# ASSIGNMENT
Copy all records verbatim, images excluded.

Change detection outputs:
┏━━

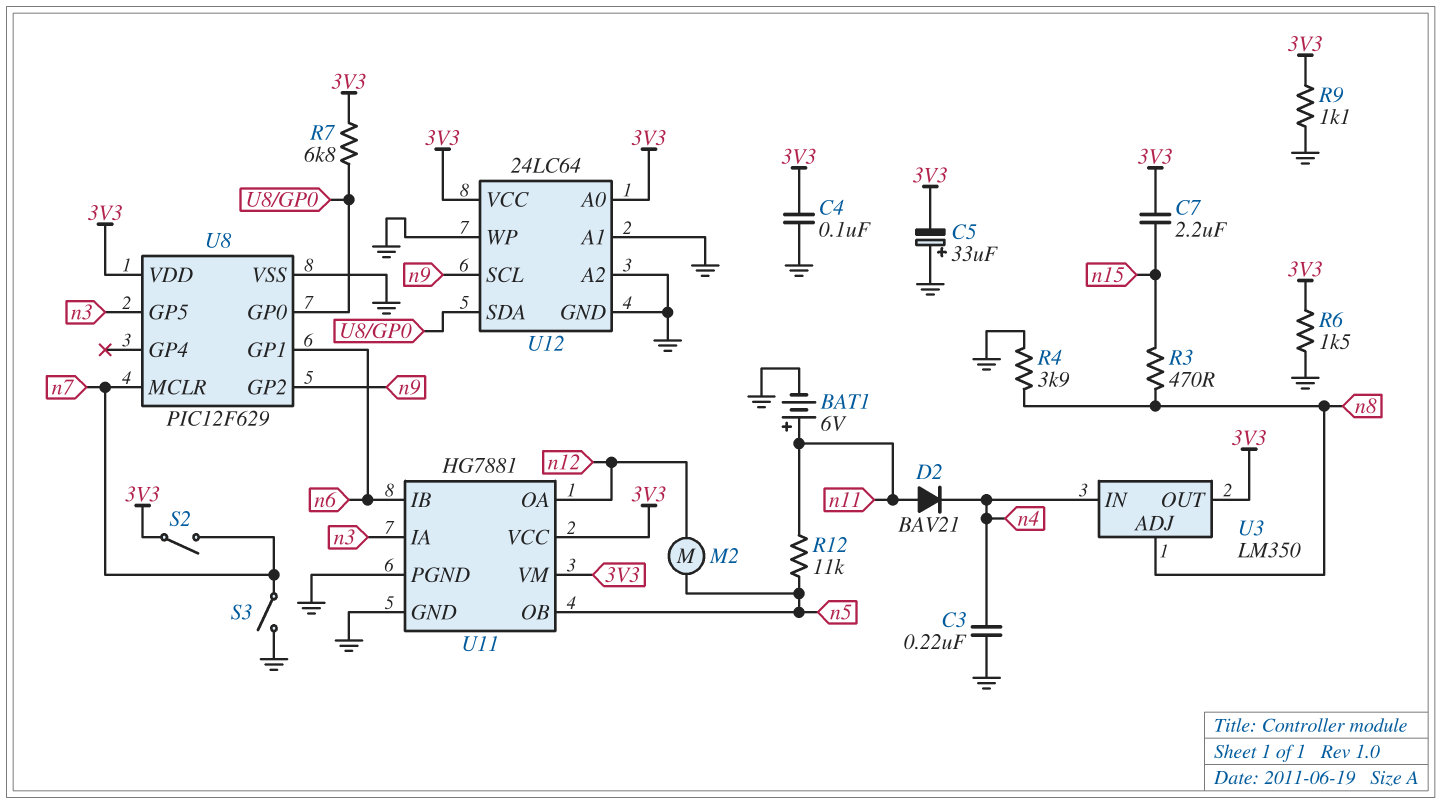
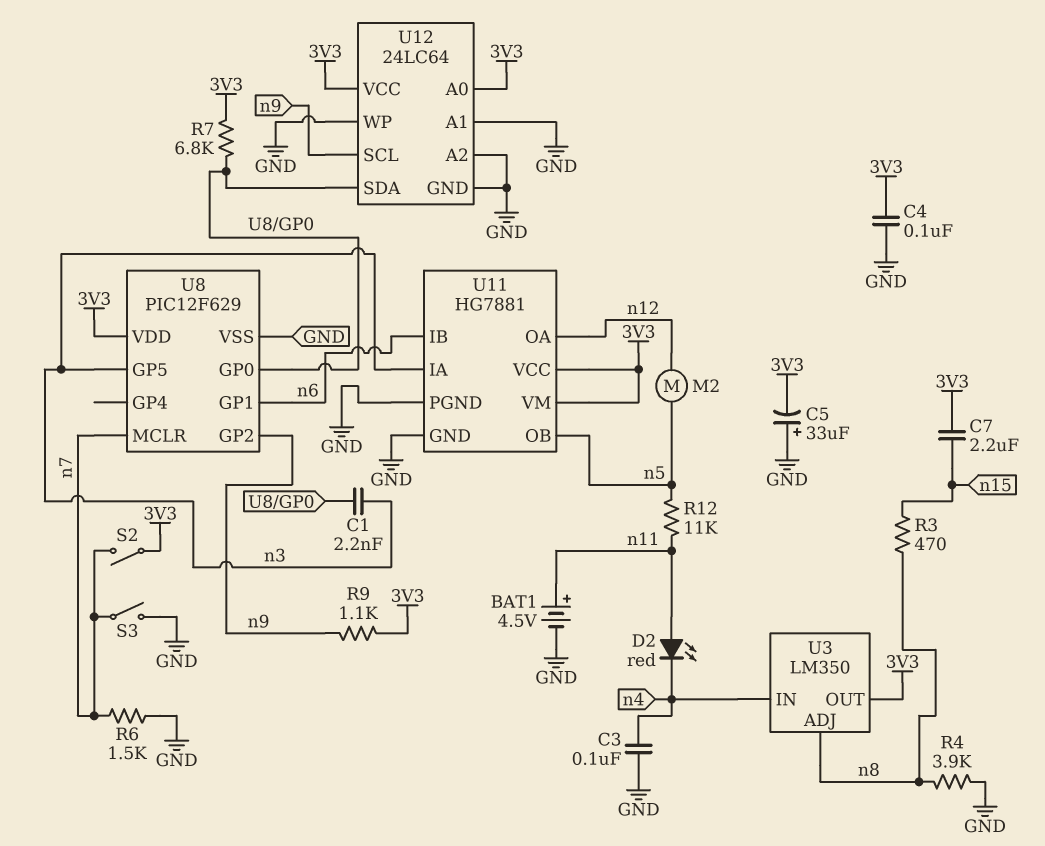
BAT1: 6V (plus n11, minus GND) -> 4.5V (plus n11, minus GND)
C1: none -> 2.2nF (U8/GP0, n3)
C3: 220nF (GND, n4) -> 100nF (GND, n4)
D2: diode BAV21 (A n11, K n4) -> LED red (A n11, K n4)
R6: 1.5k (3V3, GND) -> 1.5k (GND, n7)
R9: 1.1k (3V3, GND) -> 1.1k (3V3, n9)

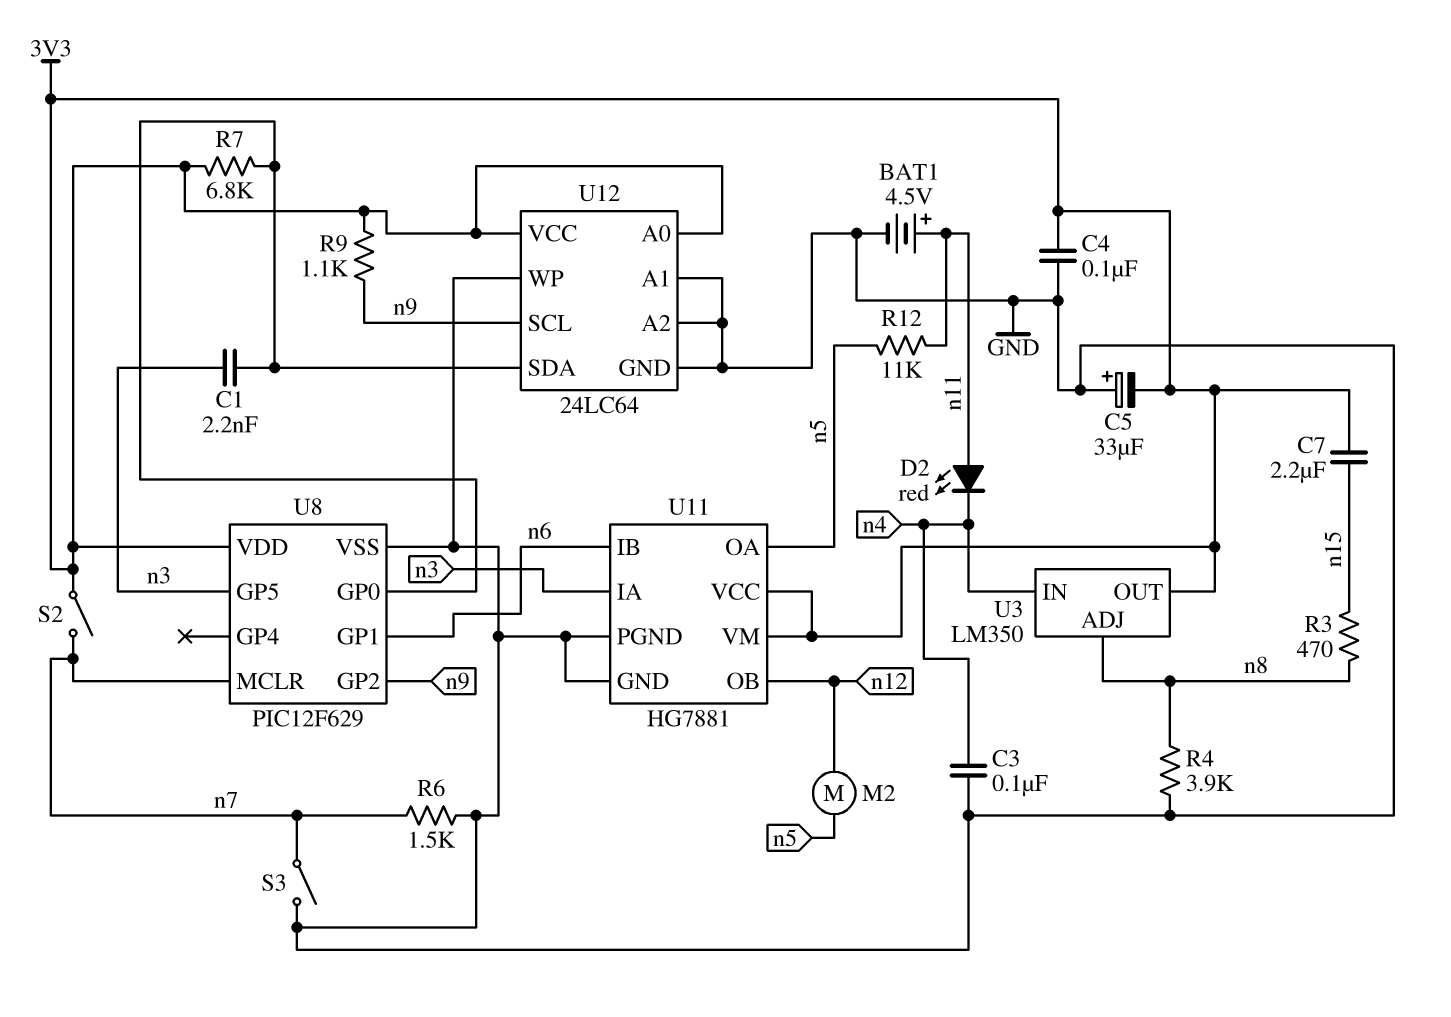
U11 pin OA: n12 -> n5
U11 pin OB: n5 -> n12

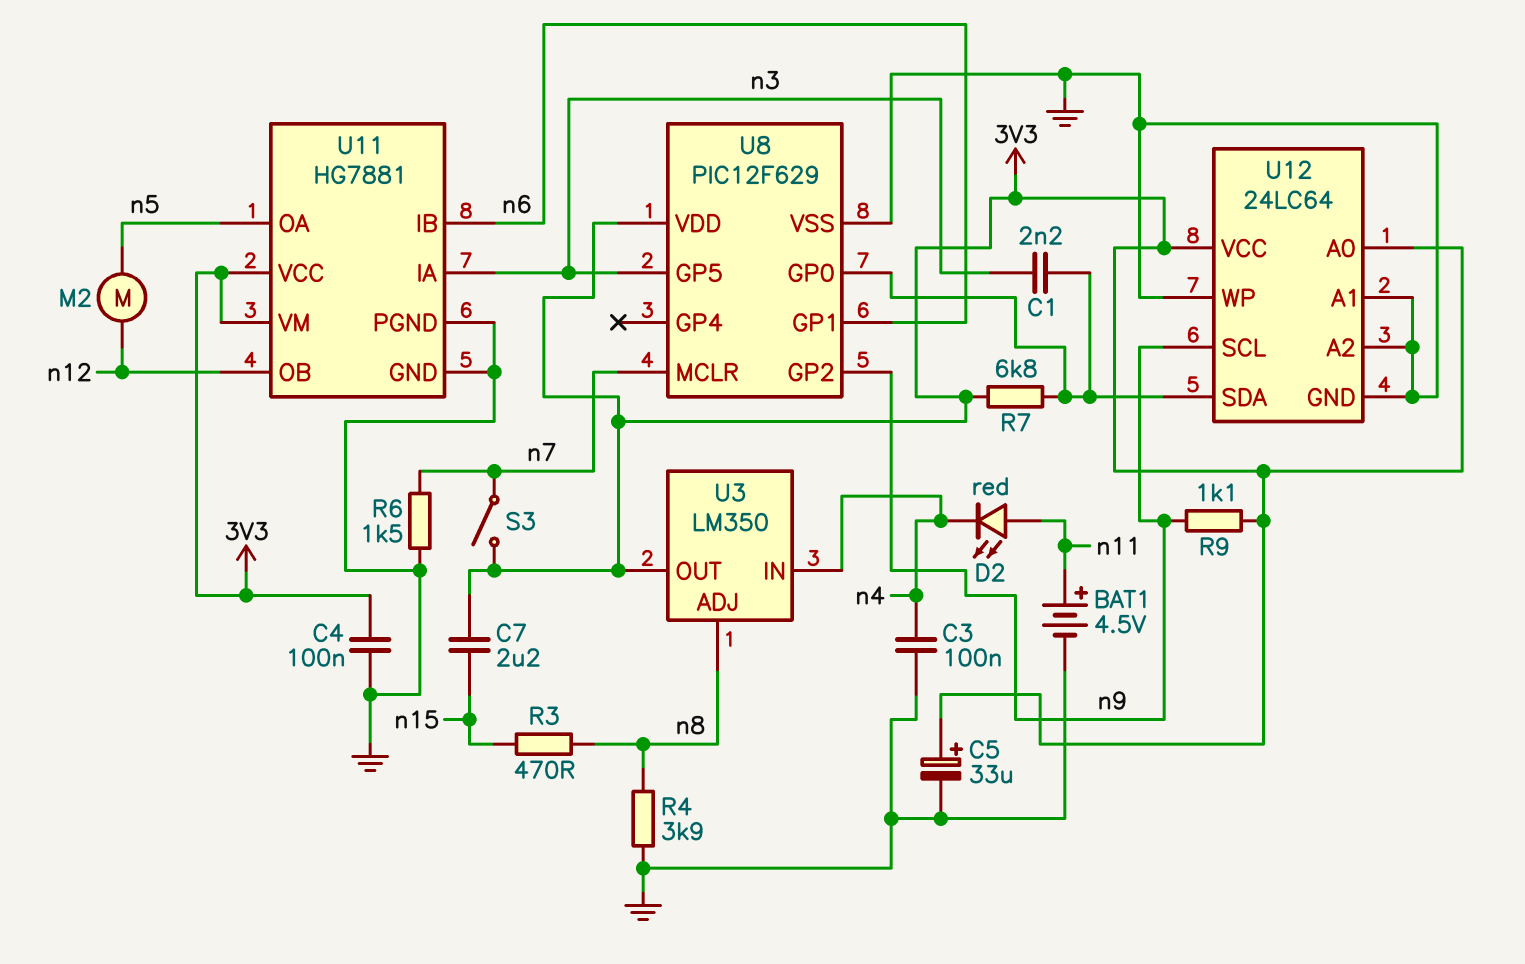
C5: 33uF (plus GND, minus 3V3) -> 33uF (plus 3V3, minus GND)
R12: 11k (n5, n11) -> none
S2: switch (3V3, n7) -> none
S3: switch (GND, n7) -> switch (3V3, n7)

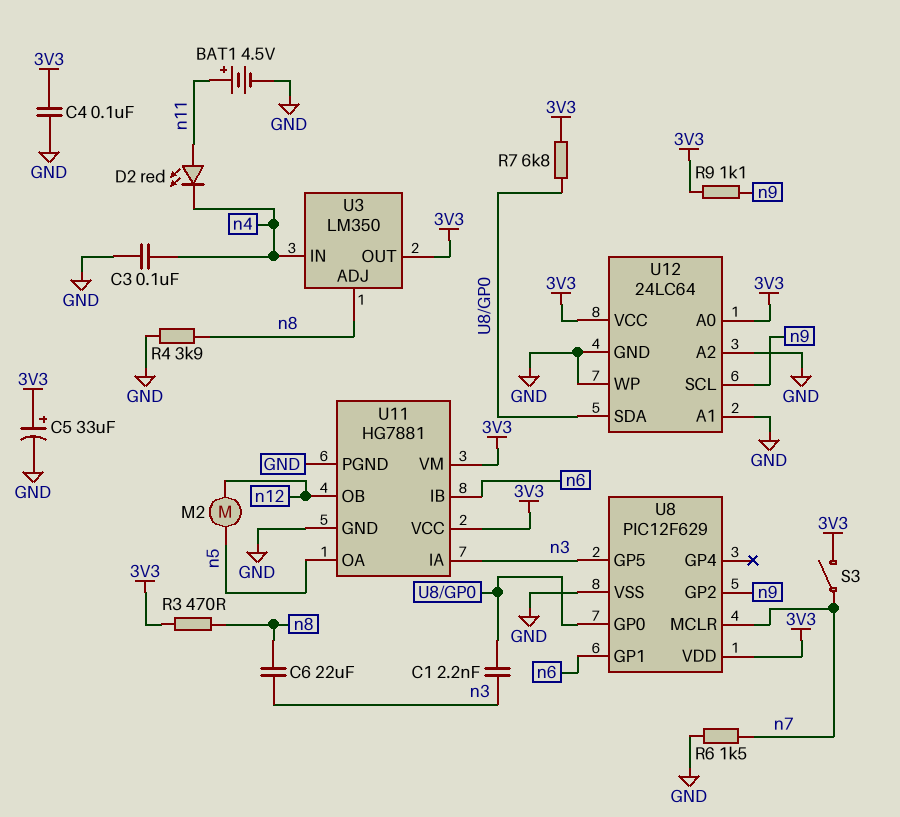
C6: none -> 22uF (n3, n8)
C7: 2.2uF (3V3, n15) -> none
R3: 470 (n8, n15) -> 470 (3V3, n8)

┗━━

# RESULT OF THIS TASK
BAT1: 6V (plus n11, minus GND) -> 4.5V (plus n11, minus GND)
C1: none -> 2.2nF (U8/GP0, n3)
C3: 220nF (GND, n4) -> 100nF (GND, n4)
D2: diode BAV21 (A n11, K n4) -> LED red (A n11, K n4)
R6: 1.5k (3V3, GND) -> 1.5k (GND, n7)
R9: 1.1k (3V3, GND) -> 1.1k (3V3, n9)

U11 pin OA: n12 -> n5
U11 pin OB: n5 -> n12

C5: 33uF (plus GND, minus 3V3) -> 33uF (plus 3V3, minus GND)
R12: 11k (n5, n11) -> none
S2: switch (3V3, n7) -> none
S3: switch (GND, n7) -> switch (3V3, n7)

C6: none -> 22uF (n3, n8)
C7: 2.2uF (3V3, n15) -> none
R3: 470 (n8, n15) -> 470 (3V3, n8)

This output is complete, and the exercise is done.